■ Extracted entries:
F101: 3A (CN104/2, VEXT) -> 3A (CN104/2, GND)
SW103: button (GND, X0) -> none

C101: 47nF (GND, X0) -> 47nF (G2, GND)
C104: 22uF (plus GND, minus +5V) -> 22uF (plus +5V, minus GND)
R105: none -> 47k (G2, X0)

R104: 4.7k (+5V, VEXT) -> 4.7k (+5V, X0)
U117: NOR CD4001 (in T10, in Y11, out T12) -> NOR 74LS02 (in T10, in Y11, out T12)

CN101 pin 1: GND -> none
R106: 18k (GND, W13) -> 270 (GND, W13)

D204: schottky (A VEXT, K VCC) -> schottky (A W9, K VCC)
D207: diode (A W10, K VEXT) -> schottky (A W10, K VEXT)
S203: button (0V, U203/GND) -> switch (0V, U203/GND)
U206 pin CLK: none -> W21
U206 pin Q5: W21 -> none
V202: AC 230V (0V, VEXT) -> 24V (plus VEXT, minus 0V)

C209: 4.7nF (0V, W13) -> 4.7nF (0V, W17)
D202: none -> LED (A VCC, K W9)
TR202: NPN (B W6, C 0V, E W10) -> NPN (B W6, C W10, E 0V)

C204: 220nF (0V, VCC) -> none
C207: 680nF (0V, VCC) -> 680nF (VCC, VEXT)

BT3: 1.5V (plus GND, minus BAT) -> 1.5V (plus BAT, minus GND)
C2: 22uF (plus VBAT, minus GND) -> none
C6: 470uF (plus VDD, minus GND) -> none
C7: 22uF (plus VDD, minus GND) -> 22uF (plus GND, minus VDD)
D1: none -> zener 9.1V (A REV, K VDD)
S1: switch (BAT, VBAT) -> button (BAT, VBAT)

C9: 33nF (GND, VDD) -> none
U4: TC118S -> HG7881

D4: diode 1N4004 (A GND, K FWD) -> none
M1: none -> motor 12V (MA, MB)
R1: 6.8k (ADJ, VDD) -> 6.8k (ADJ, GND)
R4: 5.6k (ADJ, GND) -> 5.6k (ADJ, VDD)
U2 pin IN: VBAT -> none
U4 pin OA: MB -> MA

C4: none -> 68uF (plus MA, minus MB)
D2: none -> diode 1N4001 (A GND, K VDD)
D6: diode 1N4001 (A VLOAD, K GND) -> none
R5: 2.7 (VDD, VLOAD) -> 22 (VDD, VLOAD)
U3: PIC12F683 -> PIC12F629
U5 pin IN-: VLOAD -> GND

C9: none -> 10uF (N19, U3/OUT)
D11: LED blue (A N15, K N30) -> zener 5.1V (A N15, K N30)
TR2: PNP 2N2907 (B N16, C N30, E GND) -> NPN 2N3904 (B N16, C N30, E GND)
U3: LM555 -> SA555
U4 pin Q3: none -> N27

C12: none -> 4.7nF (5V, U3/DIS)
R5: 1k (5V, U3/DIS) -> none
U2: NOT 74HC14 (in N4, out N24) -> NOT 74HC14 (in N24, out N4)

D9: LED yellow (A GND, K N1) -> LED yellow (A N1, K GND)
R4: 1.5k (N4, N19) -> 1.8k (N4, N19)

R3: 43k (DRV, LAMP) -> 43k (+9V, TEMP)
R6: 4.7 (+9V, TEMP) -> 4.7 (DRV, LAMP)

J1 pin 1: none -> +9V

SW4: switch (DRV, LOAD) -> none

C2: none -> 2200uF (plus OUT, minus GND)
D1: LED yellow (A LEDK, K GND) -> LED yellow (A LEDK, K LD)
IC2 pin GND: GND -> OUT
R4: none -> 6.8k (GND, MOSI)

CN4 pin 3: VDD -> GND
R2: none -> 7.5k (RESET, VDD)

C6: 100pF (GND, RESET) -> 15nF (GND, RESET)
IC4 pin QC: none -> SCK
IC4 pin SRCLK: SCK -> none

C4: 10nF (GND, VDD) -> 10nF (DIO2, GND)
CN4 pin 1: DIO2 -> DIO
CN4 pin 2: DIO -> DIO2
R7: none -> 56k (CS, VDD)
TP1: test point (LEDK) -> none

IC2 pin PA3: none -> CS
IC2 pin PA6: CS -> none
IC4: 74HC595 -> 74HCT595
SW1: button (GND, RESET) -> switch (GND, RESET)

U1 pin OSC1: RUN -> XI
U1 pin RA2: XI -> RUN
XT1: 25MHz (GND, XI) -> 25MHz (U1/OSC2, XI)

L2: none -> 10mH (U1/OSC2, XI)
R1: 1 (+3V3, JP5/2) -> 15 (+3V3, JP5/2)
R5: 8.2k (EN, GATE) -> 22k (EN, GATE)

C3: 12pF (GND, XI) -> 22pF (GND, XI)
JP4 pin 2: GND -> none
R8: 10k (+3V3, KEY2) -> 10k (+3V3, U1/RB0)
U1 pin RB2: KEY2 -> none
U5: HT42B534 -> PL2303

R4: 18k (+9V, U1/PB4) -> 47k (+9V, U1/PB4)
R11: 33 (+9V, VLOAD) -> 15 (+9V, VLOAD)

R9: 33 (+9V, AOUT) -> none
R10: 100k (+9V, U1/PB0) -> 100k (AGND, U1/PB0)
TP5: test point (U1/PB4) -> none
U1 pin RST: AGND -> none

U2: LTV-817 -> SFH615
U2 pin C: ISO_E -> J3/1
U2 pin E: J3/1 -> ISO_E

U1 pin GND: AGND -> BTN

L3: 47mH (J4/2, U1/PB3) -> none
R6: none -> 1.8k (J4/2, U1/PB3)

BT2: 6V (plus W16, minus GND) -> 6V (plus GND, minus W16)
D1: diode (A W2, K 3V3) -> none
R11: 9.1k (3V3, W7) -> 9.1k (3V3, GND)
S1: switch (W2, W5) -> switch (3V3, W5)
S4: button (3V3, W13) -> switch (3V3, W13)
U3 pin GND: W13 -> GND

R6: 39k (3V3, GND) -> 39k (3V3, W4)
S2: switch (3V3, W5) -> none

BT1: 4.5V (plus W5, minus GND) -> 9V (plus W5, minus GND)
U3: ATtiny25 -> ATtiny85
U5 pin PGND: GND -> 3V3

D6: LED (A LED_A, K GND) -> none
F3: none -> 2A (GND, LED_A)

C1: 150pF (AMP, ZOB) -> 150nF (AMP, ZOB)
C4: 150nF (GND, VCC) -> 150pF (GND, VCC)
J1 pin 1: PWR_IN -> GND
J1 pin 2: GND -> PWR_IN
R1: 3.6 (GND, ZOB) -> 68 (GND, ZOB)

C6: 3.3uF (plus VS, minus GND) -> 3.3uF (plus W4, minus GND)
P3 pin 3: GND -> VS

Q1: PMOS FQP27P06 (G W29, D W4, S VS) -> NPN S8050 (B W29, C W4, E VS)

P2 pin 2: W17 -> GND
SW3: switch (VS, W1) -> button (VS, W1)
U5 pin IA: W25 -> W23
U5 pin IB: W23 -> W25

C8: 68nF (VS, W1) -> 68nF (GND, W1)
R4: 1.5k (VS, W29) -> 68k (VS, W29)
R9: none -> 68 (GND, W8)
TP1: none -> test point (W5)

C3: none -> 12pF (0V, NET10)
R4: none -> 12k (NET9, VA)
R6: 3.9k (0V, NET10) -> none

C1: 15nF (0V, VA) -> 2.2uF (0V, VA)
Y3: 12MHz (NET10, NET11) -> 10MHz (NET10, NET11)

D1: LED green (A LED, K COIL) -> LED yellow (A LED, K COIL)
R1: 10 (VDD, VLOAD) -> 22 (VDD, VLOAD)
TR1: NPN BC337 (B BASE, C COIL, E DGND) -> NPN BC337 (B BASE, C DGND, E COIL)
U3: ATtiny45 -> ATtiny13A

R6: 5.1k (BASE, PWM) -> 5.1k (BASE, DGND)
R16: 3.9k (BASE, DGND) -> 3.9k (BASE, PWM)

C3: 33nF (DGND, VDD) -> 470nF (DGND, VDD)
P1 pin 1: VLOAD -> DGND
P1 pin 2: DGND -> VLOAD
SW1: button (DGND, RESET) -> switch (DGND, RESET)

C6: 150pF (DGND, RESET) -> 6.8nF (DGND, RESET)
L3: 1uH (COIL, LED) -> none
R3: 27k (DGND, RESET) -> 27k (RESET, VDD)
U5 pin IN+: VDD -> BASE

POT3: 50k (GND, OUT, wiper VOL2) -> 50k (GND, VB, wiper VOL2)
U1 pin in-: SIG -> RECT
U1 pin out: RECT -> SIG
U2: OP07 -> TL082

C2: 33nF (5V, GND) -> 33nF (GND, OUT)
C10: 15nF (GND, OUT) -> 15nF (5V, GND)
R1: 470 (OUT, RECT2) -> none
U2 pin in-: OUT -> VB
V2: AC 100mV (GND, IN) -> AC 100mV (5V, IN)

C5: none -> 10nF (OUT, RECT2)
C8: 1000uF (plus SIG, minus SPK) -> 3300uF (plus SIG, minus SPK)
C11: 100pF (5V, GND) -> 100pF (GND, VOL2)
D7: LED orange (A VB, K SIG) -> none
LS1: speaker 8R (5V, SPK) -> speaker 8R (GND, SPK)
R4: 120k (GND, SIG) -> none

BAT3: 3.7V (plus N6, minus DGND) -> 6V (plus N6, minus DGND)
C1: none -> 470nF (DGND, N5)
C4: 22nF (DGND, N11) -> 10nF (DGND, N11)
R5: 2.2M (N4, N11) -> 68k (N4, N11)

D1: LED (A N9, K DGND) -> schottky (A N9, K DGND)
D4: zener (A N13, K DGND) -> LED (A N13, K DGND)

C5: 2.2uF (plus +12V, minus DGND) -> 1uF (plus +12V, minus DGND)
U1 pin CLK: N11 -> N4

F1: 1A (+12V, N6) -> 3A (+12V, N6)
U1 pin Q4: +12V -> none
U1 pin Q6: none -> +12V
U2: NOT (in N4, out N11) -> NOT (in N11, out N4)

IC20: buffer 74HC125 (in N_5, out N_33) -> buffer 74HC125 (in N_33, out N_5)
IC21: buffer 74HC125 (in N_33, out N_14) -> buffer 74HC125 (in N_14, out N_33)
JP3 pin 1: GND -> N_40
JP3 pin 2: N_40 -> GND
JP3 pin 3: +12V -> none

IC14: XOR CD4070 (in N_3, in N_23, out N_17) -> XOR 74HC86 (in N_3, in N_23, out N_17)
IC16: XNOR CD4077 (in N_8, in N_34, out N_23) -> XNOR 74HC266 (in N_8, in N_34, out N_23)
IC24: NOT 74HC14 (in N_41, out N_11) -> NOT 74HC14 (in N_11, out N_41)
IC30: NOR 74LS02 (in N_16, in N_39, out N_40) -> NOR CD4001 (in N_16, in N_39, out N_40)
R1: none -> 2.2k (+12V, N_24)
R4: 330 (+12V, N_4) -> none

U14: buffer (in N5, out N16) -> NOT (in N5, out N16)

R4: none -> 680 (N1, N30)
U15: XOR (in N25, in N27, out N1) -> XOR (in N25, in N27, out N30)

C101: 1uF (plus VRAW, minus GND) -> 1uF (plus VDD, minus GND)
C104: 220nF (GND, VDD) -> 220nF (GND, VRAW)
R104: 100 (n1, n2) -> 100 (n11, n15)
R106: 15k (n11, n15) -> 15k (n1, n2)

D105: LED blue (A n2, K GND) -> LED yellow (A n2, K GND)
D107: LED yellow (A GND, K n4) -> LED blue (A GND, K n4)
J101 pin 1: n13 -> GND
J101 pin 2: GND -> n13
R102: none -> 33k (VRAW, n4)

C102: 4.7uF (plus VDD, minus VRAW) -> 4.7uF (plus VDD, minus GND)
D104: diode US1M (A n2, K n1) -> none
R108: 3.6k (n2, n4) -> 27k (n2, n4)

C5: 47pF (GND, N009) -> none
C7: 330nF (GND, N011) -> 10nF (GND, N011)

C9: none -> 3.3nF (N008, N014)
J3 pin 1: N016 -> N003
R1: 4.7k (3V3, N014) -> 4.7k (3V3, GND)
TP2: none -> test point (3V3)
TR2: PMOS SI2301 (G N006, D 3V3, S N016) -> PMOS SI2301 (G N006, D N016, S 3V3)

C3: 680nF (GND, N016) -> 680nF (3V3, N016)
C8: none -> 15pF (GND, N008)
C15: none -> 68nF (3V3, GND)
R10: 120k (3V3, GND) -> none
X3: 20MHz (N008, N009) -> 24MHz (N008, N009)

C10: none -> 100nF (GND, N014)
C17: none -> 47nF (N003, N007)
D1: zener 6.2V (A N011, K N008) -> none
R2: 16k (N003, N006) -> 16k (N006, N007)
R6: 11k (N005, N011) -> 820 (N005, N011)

■ Task instructions:
Using the entries above, give back exactly the line containing "R8: 10k (+3V3, KEY2) -> 10k (+3V3, U1/RB0)", the line containing "P3 pin 3: GND -> VS", and every line between them, and nothing else.

■ Result for this exercise:
R8: 10k (+3V3, KEY2) -> 10k (+3V3, U1/RB0)
U1 pin RB2: KEY2 -> none
U5: HT42B534 -> PL2303

R4: 18k (+9V, U1/PB4) -> 47k (+9V, U1/PB4)
R11: 33 (+9V, VLOAD) -> 15 (+9V, VLOAD)

R9: 33 (+9V, AOUT) -> none
R10: 100k (+9V, U1/PB0) -> 100k (AGND, U1/PB0)
TP5: test point (U1/PB4) -> none
U1 pin RST: AGND -> none

U2: LTV-817 -> SFH615
U2 pin C: ISO_E -> J3/1
U2 pin E: J3/1 -> ISO_E

U1 pin GND: AGND -> BTN

L3: 47mH (J4/2, U1/PB3) -> none
R6: none -> 1.8k (J4/2, U1/PB3)

BT2: 6V (plus W16, minus GND) -> 6V (plus GND, minus W16)
D1: diode (A W2, K 3V3) -> none
R11: 9.1k (3V3, W7) -> 9.1k (3V3, GND)
S1: switch (W2, W5) -> switch (3V3, W5)
S4: button (3V3, W13) -> switch (3V3, W13)
U3 pin GND: W13 -> GND

R6: 39k (3V3, GND) -> 39k (3V3, W4)
S2: switch (3V3, W5) -> none

BT1: 4.5V (plus W5, minus GND) -> 9V (plus W5, minus GND)
U3: ATtiny25 -> ATtiny85
U5 pin PGND: GND -> 3V3

D6: LED (A LED_A, K GND) -> none
F3: none -> 2A (GND, LED_A)

C1: 150pF (AMP, ZOB) -> 150nF (AMP, ZOB)
C4: 150nF (GND, VCC) -> 150pF (GND, VCC)
J1 pin 1: PWR_IN -> GND
J1 pin 2: GND -> PWR_IN
R1: 3.6 (GND, ZOB) -> 68 (GND, ZOB)

C6: 3.3uF (plus VS, minus GND) -> 3.3uF (plus W4, minus GND)
P3 pin 3: GND -> VS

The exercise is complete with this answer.